Required action: Using the data below, return the stretch from the line that contains "SW1: switch (PWR_IN, VIN)" through the line that contains "D1: LED yellow", both included, exactly as it stands and nothing beyond it.
▬▬▬▬▬▬▬▬▬▬
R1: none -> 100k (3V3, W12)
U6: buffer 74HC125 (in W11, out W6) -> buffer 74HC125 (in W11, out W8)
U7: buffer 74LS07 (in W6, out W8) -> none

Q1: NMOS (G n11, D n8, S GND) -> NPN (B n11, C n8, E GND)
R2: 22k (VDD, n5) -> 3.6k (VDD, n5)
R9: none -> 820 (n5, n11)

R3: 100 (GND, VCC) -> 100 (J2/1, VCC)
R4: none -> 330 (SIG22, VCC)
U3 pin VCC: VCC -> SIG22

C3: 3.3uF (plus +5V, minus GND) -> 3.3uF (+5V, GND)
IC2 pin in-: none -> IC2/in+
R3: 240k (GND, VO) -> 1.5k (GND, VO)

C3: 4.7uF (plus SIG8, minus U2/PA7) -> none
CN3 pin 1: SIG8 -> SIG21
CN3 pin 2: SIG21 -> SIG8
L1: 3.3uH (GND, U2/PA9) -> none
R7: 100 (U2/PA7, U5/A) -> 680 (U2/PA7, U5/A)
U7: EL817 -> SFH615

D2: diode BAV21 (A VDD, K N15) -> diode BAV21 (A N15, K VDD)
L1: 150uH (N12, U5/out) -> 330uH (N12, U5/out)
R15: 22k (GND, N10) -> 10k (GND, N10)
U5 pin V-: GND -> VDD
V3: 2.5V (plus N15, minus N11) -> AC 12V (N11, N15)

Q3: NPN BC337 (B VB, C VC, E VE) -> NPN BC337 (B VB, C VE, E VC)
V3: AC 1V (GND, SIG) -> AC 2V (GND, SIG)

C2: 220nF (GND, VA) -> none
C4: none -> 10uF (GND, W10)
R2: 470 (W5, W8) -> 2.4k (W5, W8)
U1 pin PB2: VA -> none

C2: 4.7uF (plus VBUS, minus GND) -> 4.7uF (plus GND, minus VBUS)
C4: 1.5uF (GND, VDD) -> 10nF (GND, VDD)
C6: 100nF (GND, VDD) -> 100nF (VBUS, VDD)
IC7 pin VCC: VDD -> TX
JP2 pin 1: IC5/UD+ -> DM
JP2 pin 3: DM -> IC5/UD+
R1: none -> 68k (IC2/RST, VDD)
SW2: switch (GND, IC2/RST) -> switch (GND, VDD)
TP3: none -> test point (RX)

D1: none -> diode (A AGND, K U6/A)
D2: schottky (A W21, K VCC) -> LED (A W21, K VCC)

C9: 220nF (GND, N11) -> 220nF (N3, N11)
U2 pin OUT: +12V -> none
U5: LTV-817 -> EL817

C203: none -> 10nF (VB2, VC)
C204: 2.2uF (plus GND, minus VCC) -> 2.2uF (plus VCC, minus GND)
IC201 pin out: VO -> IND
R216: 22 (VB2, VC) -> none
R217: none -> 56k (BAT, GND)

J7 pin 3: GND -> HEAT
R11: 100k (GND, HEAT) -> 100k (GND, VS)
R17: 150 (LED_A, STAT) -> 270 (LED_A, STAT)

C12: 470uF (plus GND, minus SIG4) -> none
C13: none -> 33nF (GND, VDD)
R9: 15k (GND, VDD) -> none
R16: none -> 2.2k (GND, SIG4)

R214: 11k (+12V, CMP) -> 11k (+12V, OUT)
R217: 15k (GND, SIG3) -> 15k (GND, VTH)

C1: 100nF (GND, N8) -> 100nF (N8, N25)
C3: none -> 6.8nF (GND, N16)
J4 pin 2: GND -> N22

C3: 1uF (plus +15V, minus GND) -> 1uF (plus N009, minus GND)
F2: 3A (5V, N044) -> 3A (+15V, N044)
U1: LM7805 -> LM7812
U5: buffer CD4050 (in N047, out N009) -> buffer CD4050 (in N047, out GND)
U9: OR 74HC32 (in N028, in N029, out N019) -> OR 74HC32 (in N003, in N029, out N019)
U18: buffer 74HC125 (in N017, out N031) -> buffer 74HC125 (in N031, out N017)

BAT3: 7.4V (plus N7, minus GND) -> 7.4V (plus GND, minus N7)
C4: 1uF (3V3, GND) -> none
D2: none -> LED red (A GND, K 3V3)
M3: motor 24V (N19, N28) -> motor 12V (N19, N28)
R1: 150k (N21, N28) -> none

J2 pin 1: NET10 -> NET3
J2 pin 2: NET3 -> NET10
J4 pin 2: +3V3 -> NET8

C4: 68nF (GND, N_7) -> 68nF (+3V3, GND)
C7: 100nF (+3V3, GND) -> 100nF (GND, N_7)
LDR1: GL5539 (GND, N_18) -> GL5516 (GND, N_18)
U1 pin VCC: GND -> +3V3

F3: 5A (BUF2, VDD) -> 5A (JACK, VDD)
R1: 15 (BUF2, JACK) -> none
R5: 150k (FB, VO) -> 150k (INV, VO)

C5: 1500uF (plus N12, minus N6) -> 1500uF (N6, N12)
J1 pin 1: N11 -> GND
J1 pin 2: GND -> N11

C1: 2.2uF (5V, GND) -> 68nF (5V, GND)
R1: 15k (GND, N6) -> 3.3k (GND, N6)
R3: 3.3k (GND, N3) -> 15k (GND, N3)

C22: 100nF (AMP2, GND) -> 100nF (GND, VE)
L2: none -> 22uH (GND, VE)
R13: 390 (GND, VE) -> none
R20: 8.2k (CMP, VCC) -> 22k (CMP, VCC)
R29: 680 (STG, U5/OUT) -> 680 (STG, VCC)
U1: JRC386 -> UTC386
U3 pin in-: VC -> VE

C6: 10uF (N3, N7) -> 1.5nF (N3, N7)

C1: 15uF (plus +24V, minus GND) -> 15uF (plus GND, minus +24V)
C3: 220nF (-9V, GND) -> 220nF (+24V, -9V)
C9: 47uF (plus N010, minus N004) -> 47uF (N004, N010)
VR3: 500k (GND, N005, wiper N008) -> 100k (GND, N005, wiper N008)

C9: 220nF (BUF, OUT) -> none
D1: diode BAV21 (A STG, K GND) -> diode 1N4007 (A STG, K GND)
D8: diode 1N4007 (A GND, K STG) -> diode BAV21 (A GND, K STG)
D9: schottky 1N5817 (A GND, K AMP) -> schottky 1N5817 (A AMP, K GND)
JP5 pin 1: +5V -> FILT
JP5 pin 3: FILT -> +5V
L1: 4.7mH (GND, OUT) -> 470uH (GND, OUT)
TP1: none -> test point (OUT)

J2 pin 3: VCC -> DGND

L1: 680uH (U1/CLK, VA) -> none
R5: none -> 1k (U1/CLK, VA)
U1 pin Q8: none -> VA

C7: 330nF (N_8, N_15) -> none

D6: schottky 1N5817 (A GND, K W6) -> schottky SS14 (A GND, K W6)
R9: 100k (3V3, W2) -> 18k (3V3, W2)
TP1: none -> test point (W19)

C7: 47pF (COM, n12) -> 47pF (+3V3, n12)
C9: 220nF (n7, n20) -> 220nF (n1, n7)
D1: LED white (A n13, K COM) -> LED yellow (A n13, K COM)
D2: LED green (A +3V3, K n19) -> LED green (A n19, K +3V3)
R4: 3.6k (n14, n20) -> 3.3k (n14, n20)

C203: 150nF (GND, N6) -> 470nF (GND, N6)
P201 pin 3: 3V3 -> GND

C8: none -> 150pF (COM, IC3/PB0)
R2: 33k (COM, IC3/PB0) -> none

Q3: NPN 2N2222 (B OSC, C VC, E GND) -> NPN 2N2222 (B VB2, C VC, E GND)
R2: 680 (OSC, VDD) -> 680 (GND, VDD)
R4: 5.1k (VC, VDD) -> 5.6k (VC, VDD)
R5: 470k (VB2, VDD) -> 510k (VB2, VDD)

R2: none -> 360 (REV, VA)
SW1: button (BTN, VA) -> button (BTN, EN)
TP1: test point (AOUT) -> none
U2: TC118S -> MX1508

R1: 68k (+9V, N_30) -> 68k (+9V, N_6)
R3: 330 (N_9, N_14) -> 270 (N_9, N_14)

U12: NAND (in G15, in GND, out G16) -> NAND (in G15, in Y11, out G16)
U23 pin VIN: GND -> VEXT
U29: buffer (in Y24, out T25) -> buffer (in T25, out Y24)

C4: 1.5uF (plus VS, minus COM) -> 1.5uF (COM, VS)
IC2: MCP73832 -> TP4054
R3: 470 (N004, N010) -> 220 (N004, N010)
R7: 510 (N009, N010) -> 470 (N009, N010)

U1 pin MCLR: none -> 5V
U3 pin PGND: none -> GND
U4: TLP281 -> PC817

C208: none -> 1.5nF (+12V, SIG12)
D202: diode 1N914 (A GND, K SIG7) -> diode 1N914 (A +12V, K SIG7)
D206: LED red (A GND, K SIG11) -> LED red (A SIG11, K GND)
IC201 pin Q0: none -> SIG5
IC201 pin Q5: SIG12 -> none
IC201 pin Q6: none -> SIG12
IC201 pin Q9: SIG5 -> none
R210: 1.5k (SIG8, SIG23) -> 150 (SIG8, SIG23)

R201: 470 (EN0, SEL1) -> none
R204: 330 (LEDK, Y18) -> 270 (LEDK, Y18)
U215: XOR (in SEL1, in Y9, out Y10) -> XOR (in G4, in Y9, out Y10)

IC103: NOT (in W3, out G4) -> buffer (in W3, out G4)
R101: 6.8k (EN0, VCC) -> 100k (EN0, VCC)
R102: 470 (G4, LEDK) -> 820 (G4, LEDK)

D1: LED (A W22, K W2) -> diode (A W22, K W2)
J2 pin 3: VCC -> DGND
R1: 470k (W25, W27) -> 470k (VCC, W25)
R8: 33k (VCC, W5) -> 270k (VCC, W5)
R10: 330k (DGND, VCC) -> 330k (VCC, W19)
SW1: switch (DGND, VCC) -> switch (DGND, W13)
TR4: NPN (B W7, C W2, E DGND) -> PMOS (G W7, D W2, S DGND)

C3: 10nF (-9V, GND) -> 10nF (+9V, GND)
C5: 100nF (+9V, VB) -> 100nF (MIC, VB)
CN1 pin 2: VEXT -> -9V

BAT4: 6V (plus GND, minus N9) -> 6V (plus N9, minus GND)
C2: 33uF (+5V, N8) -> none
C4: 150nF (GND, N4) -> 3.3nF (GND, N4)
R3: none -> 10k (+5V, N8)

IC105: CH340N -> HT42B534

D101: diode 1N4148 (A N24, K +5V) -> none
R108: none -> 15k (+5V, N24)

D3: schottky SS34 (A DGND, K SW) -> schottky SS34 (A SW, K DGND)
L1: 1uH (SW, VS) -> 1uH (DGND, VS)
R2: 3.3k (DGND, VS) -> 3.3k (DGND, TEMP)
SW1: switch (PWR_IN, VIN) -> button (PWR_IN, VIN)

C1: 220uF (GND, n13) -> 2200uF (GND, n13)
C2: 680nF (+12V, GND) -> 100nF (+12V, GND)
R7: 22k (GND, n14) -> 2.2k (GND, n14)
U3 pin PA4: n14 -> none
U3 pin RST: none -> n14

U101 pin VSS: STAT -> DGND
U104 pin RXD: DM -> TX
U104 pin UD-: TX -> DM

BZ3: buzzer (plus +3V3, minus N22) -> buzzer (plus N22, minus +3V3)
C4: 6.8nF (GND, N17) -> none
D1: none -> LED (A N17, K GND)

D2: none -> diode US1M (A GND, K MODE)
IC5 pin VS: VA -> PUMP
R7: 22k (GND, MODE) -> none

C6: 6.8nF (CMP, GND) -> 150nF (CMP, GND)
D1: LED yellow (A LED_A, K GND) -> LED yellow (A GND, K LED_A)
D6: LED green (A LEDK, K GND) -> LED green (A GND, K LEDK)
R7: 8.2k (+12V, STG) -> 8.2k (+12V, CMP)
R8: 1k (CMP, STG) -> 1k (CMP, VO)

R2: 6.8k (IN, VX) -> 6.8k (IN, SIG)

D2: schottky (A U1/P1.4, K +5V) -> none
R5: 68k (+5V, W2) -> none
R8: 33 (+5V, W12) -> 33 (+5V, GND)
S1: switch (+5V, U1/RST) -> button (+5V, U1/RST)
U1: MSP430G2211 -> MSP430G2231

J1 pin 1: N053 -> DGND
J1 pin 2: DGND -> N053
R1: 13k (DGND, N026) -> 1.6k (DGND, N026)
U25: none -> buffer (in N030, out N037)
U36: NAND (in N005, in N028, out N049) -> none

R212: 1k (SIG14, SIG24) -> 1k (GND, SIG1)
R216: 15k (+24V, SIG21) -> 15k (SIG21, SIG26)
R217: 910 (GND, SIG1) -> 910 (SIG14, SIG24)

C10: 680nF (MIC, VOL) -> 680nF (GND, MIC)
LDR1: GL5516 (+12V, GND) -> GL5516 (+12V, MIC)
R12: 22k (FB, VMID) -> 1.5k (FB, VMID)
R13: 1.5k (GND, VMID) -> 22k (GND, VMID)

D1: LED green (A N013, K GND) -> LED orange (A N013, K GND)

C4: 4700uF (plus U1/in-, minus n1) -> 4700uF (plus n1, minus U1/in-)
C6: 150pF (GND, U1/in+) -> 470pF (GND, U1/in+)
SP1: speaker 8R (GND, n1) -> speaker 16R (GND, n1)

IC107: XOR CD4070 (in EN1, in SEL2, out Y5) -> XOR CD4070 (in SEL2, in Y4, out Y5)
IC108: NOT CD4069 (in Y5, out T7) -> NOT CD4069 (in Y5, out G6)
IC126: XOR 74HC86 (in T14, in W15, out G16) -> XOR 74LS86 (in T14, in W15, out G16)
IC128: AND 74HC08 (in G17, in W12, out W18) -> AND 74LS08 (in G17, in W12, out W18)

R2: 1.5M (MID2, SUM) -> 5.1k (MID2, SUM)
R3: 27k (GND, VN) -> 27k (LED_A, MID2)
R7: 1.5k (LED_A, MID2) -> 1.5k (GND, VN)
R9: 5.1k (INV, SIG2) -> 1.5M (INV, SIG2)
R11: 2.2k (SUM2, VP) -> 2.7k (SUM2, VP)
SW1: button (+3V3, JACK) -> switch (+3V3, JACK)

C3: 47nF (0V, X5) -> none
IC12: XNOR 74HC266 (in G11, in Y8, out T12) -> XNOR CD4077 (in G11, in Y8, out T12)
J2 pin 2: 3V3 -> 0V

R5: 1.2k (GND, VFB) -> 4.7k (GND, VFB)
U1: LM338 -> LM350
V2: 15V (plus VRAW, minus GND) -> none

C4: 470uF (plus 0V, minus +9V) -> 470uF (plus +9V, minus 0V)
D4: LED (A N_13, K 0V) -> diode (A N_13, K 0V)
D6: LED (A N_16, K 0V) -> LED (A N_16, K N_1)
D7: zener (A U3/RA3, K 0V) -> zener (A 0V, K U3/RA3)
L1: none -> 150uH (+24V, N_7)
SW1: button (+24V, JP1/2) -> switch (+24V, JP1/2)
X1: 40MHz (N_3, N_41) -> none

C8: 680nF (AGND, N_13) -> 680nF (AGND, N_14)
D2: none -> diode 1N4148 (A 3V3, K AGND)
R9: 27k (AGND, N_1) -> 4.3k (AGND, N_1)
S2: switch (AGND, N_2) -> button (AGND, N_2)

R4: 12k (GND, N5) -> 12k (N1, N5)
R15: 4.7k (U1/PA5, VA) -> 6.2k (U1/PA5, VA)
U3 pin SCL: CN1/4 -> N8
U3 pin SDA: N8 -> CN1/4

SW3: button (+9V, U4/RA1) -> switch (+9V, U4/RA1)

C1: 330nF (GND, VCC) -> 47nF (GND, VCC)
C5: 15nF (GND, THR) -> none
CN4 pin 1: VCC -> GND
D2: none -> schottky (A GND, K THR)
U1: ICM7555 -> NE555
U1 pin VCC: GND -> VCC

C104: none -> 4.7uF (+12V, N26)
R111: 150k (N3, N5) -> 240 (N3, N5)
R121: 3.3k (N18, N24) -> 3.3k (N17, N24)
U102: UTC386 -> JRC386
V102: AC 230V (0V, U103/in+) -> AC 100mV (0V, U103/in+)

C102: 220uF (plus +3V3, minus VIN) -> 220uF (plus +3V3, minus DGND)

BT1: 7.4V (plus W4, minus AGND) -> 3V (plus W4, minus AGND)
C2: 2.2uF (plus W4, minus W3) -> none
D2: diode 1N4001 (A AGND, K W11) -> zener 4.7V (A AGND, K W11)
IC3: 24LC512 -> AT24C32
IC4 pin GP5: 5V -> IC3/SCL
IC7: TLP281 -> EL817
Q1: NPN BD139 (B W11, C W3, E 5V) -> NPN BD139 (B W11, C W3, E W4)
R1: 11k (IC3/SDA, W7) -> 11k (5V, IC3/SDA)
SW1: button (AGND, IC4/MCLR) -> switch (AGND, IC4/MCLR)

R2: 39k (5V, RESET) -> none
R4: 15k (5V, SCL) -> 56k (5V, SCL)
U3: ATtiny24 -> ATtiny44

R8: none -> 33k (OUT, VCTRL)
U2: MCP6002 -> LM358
▬▬▬▬▬▬▬▬▬▬
Response box:
SW1: switch (PWR_IN, VIN) -> button (PWR_IN, VIN)

C1: 220uF (GND, n13) -> 2200uF (GND, n13)
C2: 680nF (+12V, GND) -> 100nF (+12V, GND)
R7: 22k (GND, n14) -> 2.2k (GND, n14)
U3 pin PA4: n14 -> none
U3 pin RST: none -> n14

U101 pin VSS: STAT -> DGND
U104 pin RXD: DM -> TX
U104 pin UD-: TX -> DM

BZ3: buzzer (plus +3V3, minus N22) -> buzzer (plus N22, minus +3V3)
C4: 6.8nF (GND, N17) -> none
D1: none -> LED (A N17, K GND)

D2: none -> diode US1M (A GND, K MODE)
IC5 pin VS: VA -> PUMP
R7: 22k (GND, MODE) -> none

C6: 6.8nF (CMP, GND) -> 150nF (CMP, GND)
D1: LED yellow (A LED_A, K GND) -> LED yellow (A GND, K LED_A)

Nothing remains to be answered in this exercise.